What to produce:
The response must consist of the lines below from the one with "camera: 15 degrees left, 10 degrees down" through the one with "grey spray bottle [351,217,380,308] -> none", exactly as they appear and with both ends kept.

Working data:
*** Begin section ***

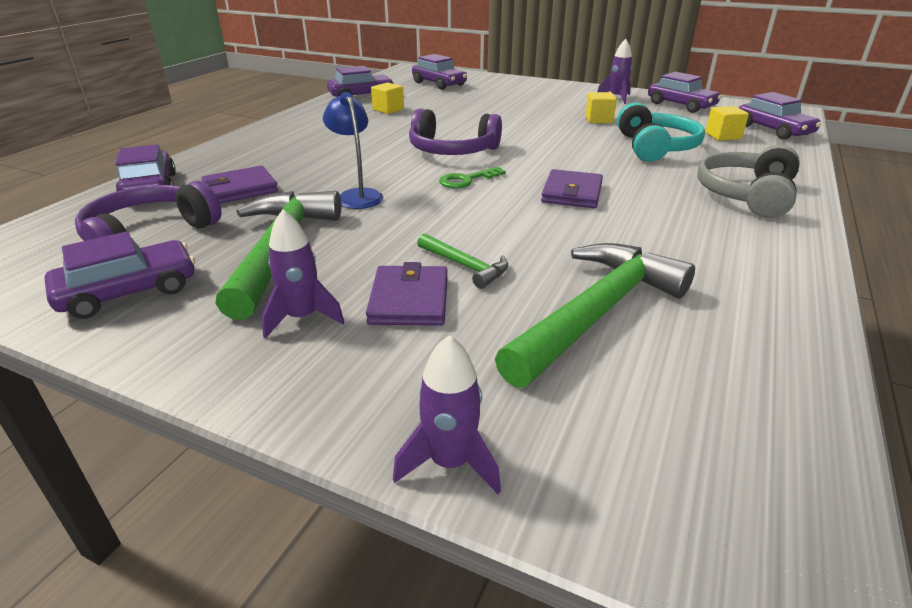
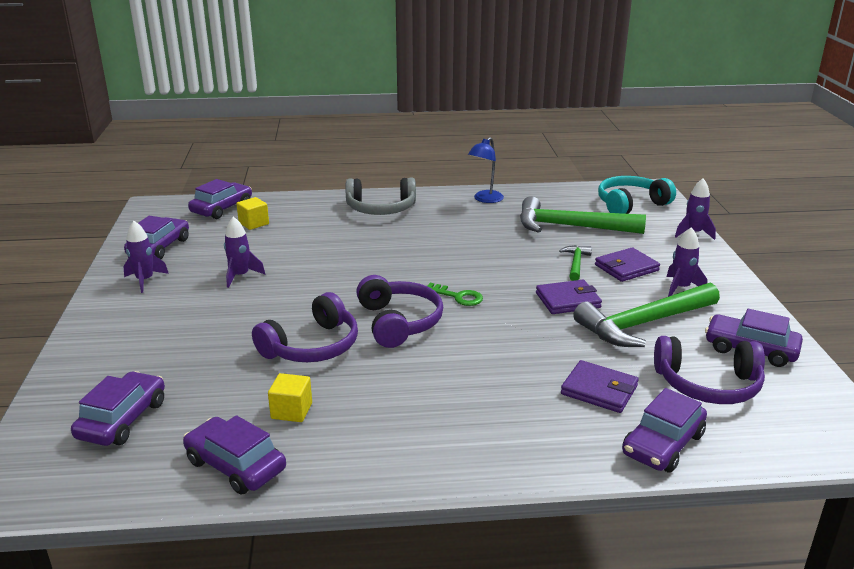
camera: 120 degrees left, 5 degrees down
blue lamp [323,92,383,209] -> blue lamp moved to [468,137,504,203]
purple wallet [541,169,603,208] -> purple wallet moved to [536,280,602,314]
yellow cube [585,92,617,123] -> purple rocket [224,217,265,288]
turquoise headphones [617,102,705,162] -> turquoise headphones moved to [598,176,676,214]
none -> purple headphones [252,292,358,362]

*** End section ***
*** Begin section ***

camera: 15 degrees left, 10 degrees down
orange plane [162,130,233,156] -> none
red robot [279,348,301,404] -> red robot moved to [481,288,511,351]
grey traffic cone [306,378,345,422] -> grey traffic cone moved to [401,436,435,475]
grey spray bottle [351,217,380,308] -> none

*** End section ***
*** Begin section ***

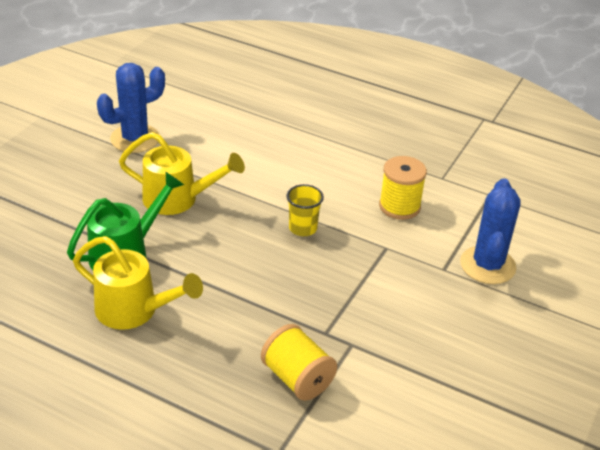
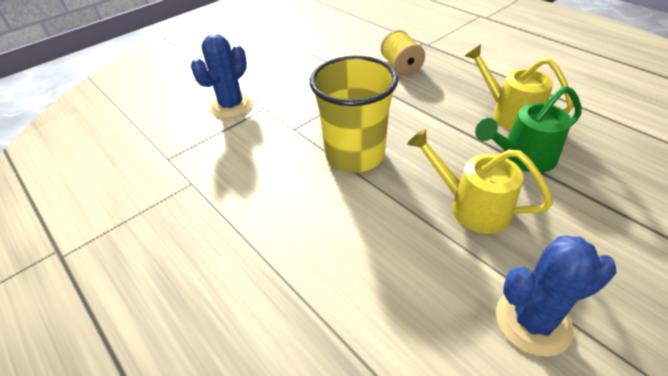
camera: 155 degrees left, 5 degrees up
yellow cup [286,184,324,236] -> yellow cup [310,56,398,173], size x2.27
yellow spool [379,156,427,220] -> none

*** End section ***

Output of the exercise:
camera: 15 degrees left, 10 degrees down
orange plane [162,130,233,156] -> none
red robot [279,348,301,404] -> red robot moved to [481,288,511,351]
grey traffic cone [306,378,345,422] -> grey traffic cone moved to [401,436,435,475]
grey spray bottle [351,217,380,308] -> none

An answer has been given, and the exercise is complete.